**PROBLEM TO WORK ON:**
Reproduce every line of the listing as written, apart from the pictures.

+---+

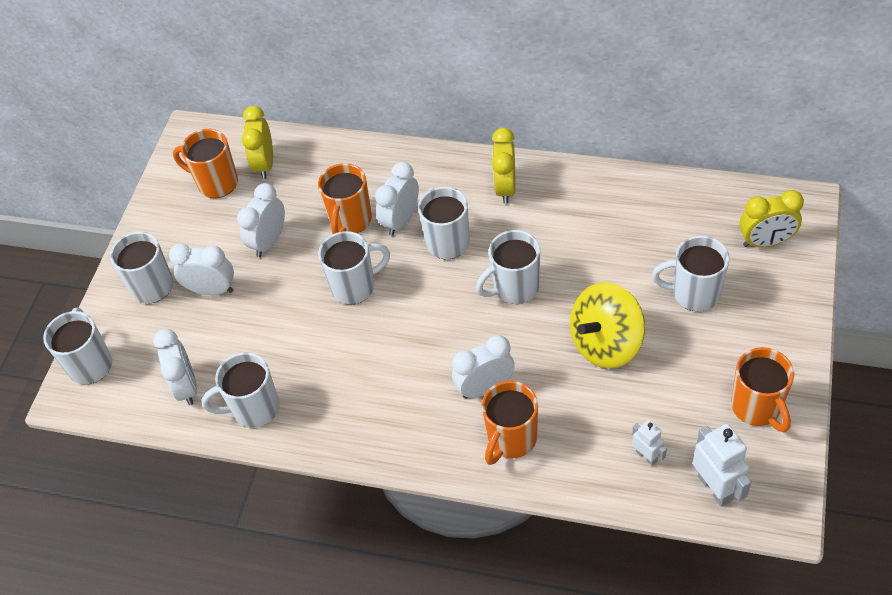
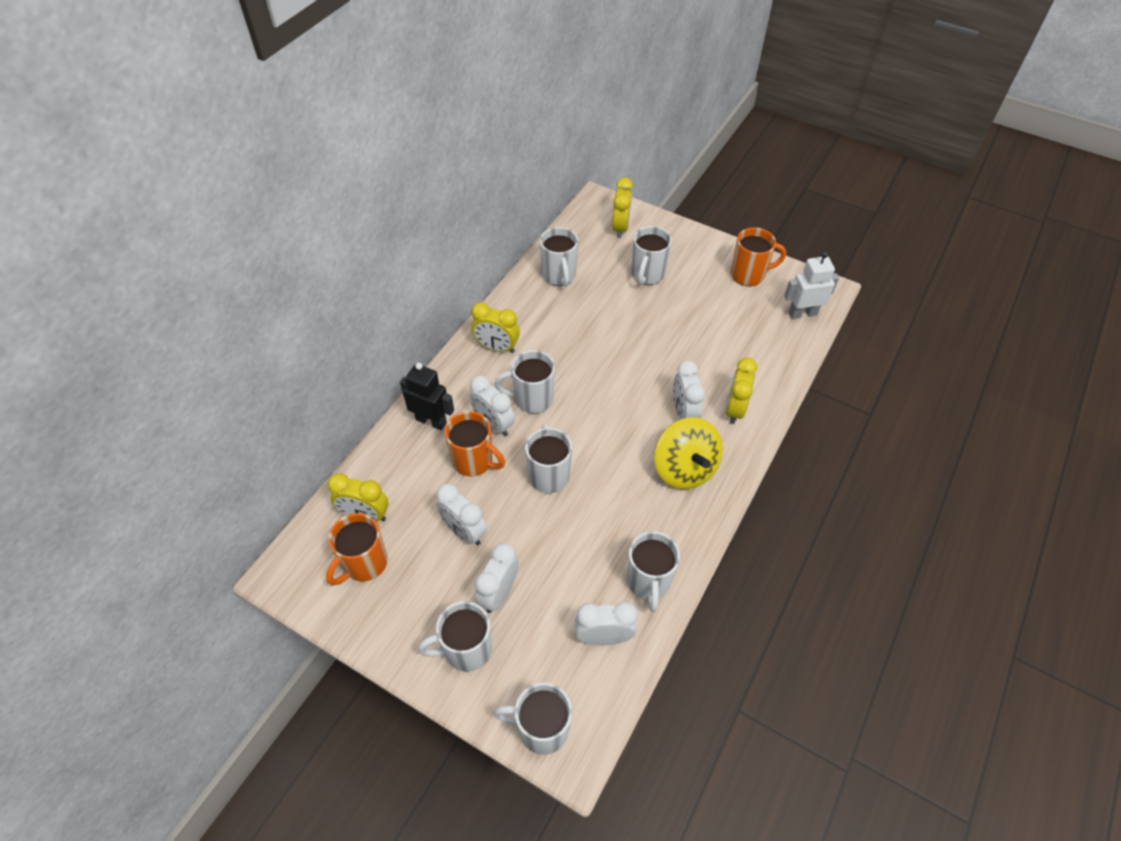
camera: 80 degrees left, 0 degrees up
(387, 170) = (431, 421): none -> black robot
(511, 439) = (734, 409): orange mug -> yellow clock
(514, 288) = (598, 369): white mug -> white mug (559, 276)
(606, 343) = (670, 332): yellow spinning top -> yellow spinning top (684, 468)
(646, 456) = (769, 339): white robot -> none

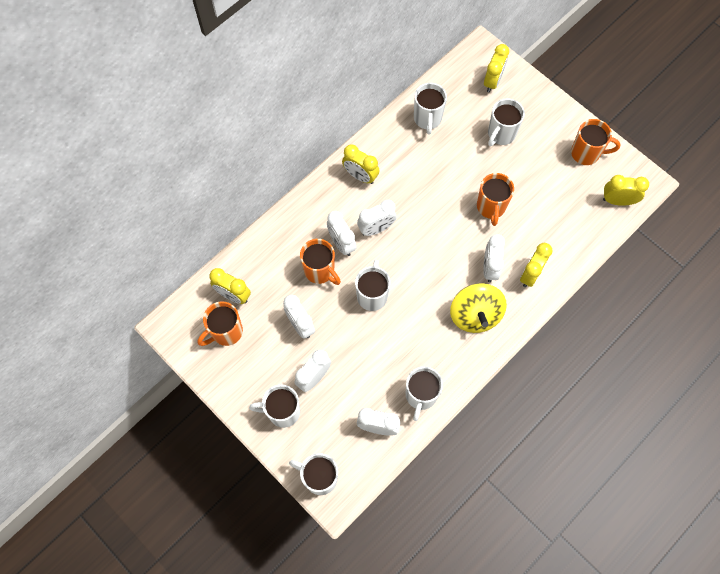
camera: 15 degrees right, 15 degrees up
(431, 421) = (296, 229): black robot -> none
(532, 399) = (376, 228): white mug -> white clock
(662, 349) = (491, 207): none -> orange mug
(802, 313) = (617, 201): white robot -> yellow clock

+---+

**RESULT:**
camera: 80 degrees left, 0 degrees up
(387, 170) = (431, 421): none -> black robot
(511, 439) = (734, 409): orange mug -> yellow clock
(514, 288) = (598, 369): white mug -> white mug (559, 276)
(606, 343) = (670, 332): yellow spinning top -> yellow spinning top (684, 468)
(646, 456) = (769, 339): white robot -> none

camera: 15 degrees right, 15 degrees up
(431, 421) = (296, 229): black robot -> none
(532, 399) = (376, 228): white mug -> white clock
(662, 349) = (491, 207): none -> orange mug
(802, 313) = (617, 201): white robot -> yellow clock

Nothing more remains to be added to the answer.